[Problem details] Here is the task for the records below: repeat exactly the lines from the one with "cyan arrow: (876, 384) -> (839, 490), moved" to the one with "green cross: (167, 197) -> (137, 209), moved", both included, and nothing else.

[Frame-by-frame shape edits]
============================================================
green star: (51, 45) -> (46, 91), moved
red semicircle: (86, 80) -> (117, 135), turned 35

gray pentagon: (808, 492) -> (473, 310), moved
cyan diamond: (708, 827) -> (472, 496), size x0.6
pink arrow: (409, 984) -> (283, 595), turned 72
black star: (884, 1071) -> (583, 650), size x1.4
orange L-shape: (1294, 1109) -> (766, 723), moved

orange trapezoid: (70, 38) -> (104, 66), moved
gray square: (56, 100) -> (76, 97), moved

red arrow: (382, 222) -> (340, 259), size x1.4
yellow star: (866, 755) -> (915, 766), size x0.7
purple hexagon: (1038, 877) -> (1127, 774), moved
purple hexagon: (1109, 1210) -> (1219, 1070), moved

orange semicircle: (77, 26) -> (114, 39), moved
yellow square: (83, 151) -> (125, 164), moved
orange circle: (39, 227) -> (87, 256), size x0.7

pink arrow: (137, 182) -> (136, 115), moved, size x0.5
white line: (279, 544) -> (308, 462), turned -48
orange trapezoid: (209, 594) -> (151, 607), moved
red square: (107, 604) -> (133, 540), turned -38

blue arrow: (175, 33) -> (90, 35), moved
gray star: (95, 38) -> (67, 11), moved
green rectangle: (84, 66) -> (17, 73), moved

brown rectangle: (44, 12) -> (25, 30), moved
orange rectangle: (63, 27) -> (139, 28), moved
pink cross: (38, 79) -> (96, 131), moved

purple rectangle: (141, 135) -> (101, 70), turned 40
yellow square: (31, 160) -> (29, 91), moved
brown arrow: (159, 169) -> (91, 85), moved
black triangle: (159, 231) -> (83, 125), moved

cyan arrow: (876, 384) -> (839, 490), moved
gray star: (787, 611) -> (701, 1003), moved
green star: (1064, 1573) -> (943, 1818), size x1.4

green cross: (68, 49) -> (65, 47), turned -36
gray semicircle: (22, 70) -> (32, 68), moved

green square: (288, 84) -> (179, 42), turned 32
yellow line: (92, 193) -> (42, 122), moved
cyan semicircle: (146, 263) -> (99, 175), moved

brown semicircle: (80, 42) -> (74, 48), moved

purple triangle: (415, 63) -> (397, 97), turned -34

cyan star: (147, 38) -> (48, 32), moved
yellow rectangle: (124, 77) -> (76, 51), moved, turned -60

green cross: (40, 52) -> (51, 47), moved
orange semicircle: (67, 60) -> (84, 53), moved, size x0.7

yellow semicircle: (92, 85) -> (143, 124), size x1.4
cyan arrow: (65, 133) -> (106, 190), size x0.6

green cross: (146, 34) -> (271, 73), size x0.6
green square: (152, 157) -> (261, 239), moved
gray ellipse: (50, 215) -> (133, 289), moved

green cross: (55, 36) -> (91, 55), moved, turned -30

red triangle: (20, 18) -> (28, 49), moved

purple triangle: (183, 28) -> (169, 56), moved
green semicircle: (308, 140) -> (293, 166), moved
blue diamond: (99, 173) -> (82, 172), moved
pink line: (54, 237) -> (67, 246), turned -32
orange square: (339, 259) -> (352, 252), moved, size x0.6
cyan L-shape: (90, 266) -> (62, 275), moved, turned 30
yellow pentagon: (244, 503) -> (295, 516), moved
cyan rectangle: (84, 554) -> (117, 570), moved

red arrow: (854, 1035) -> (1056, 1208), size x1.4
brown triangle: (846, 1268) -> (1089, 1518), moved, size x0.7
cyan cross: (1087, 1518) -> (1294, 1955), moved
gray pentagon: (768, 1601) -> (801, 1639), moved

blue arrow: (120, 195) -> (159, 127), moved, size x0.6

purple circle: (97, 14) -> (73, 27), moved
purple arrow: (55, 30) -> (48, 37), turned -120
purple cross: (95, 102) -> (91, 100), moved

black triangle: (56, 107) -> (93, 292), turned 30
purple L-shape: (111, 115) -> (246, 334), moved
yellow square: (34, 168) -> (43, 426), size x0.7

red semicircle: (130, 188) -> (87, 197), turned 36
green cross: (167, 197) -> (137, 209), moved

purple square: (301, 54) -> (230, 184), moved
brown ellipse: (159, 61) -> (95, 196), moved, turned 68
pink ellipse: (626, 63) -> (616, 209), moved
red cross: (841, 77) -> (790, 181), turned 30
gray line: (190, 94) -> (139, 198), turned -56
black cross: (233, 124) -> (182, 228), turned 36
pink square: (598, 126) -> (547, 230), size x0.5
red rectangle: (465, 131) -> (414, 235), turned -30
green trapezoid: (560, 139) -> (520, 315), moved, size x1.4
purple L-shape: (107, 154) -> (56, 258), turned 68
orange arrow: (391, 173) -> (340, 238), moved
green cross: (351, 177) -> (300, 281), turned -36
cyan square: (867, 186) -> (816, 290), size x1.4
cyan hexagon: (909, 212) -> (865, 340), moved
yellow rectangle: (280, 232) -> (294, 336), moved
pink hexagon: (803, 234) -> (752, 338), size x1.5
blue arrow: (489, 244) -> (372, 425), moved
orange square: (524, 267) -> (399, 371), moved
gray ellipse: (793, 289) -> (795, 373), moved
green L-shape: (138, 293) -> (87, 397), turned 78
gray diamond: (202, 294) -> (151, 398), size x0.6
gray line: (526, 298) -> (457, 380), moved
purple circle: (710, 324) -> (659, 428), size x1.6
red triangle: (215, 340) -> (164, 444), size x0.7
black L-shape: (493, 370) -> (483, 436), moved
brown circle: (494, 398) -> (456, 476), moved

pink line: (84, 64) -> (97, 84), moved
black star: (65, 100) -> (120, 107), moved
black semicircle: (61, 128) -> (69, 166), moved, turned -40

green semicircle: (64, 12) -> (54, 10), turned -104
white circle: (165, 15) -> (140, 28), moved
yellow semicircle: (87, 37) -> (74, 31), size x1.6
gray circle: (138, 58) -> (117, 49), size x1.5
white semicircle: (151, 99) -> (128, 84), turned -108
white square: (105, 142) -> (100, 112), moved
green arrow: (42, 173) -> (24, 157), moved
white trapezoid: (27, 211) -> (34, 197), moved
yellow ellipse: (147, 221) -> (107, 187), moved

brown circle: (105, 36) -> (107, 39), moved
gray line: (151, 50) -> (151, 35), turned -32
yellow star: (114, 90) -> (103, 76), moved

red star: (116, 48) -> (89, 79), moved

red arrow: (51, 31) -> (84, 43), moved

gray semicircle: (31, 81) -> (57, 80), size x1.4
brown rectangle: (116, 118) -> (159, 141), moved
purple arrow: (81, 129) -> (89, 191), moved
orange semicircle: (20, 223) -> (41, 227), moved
============================================================
[Problem solution]
cyan arrow: (876, 384) -> (839, 490), moved
gray star: (787, 611) -> (701, 1003), moved
green star: (1064, 1573) -> (943, 1818), size x1.4

green cross: (68, 49) -> (65, 47), turned -36
gray semicircle: (22, 70) -> (32, 68), moved

green square: (288, 84) -> (179, 42), turned 32
yellow line: (92, 193) -> (42, 122), moved
cyan semicircle: (146, 263) -> (99, 175), moved

brown semicircle: (80, 42) -> (74, 48), moved

purple triangle: (415, 63) -> (397, 97), turned -34

cyan star: (147, 38) -> (48, 32), moved
yellow rectangle: (124, 77) -> (76, 51), moved, turned -60

green cross: (40, 52) -> (51, 47), moved
orange semicircle: (67, 60) -> (84, 53), moved, size x0.7

yellow semicircle: (92, 85) -> (143, 124), size x1.4
cyan arrow: (65, 133) -> (106, 190), size x0.6

green cross: (146, 34) -> (271, 73), size x0.6
green square: (152, 157) -> (261, 239), moved
gray ellipse: (50, 215) -> (133, 289), moved

green cross: (55, 36) -> (91, 55), moved, turned -30

red triangle: (20, 18) -> (28, 49), moved

purple triangle: (183, 28) -> (169, 56), moved
green semicircle: (308, 140) -> (293, 166), moved
blue diamond: (99, 173) -> (82, 172), moved
pink line: (54, 237) -> (67, 246), turned -32
orange square: (339, 259) -> (352, 252), moved, size x0.6
cyan L-shape: (90, 266) -> (62, 275), moved, turned 30
yellow pentagon: (244, 503) -> (295, 516), moved
cyan rectangle: (84, 554) -> (117, 570), moved

red arrow: (854, 1035) -> (1056, 1208), size x1.4
brown triangle: (846, 1268) -> (1089, 1518), moved, size x0.7
cyan cross: (1087, 1518) -> (1294, 1955), moved
gray pentagon: (768, 1601) -> (801, 1639), moved

blue arrow: (120, 195) -> (159, 127), moved, size x0.6

purple circle: (97, 14) -> (73, 27), moved
purple arrow: (55, 30) -> (48, 37), turned -120
purple cross: (95, 102) -> (91, 100), moved

black triangle: (56, 107) -> (93, 292), turned 30
purple L-shape: (111, 115) -> (246, 334), moved
yellow square: (34, 168) -> (43, 426), size x0.7

red semicircle: (130, 188) -> (87, 197), turned 36
green cross: (167, 197) -> (137, 209), moved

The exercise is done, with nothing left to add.